■ Recorded data:
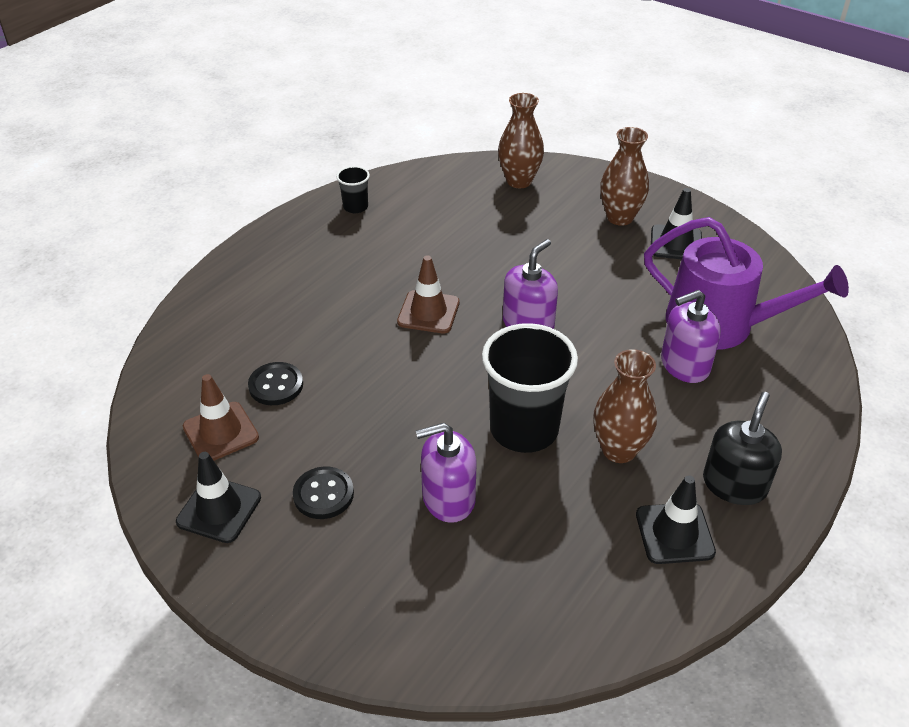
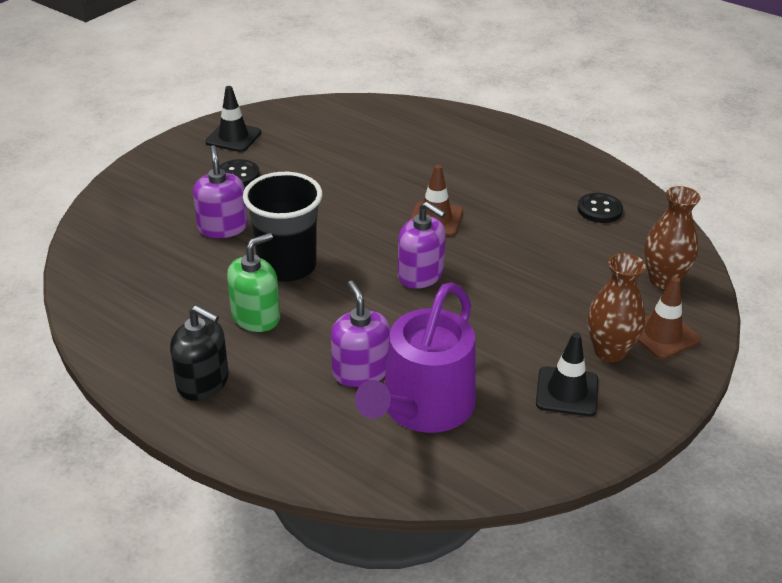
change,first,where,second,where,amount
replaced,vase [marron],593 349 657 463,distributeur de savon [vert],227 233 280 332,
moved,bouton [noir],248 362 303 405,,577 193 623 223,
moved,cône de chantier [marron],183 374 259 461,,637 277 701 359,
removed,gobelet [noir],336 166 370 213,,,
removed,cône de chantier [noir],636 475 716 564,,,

■ Work request: Whenever a line above contains "noir", copy that line.

■ Answer to this problem:
moved,bouton [noir],248 362 303 405,,577 193 623 223,
removed,gobelet [noir],336 166 370 213,,,
removed,cône de chantier [noir],636 475 716 564,,,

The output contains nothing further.